» TASK PROMPT:
Transcribe each record precisely; images stay out.

*** Opening of THE DATA ***

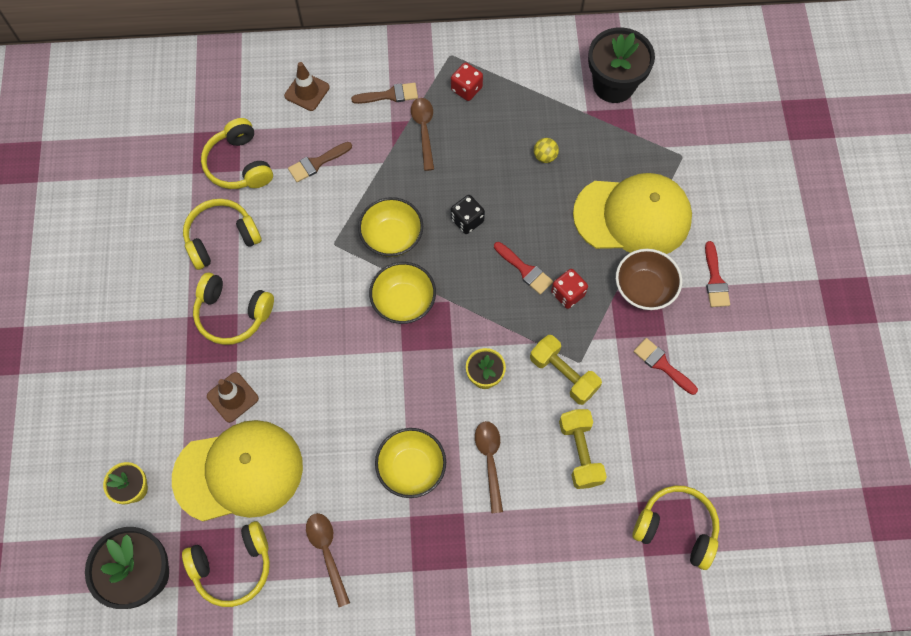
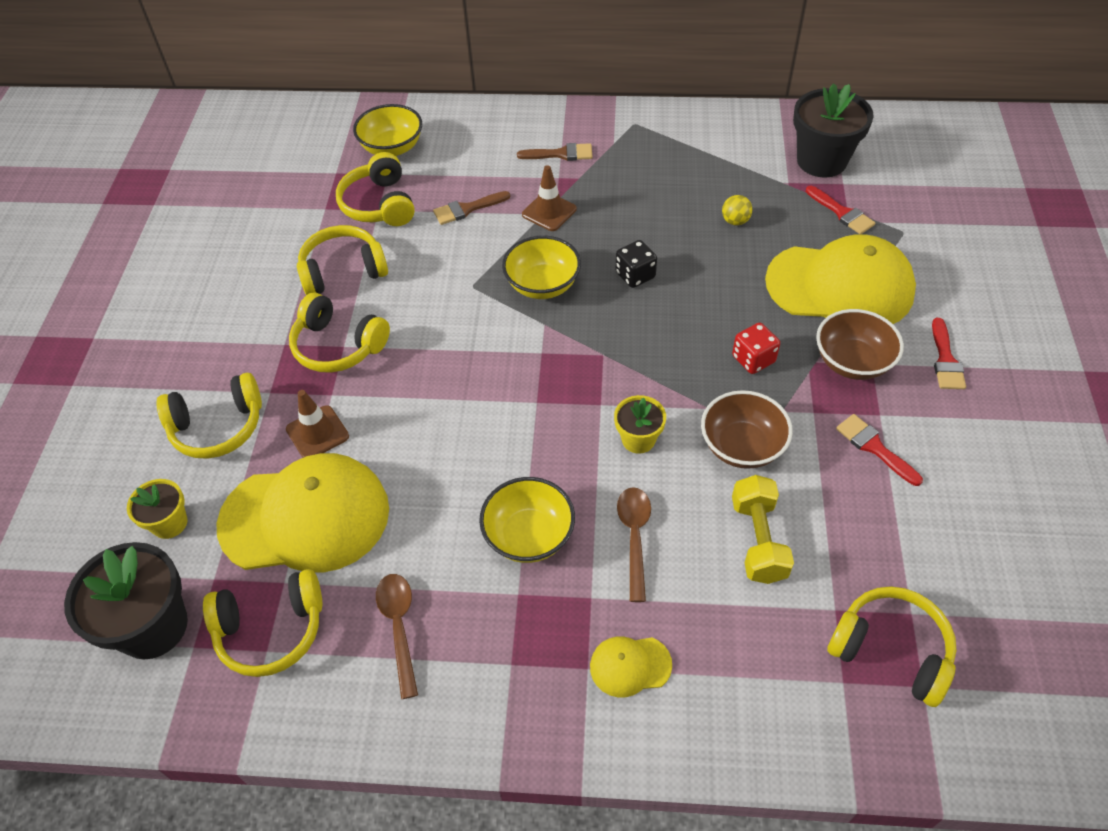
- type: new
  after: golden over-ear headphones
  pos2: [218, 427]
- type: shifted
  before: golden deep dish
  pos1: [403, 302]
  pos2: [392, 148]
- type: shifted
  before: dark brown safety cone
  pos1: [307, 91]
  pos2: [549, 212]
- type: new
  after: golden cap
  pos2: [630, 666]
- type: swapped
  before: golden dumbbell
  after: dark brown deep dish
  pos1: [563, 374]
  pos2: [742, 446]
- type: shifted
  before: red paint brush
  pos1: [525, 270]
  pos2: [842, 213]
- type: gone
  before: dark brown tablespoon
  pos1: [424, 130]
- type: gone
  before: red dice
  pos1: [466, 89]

*** Close of THE DATA ***

» ANSWER FOR THE TASK:
- type: new
  after: golden over-ear headphones
  pos2: [218, 427]
- type: shifted
  before: golden deep dish
  pos1: [403, 302]
  pos2: [392, 148]
- type: shifted
  before: dark brown safety cone
  pos1: [307, 91]
  pos2: [549, 212]
- type: new
  after: golden cap
  pos2: [630, 666]
- type: swapped
  before: golden dumbbell
  after: dark brown deep dish
  pos1: [563, 374]
  pos2: [742, 446]
- type: shifted
  before: red paint brush
  pos1: [525, 270]
  pos2: [842, 213]
- type: gone
  before: dark brown tablespoon
  pos1: [424, 130]
- type: gone
  before: red dice
  pos1: [466, 89]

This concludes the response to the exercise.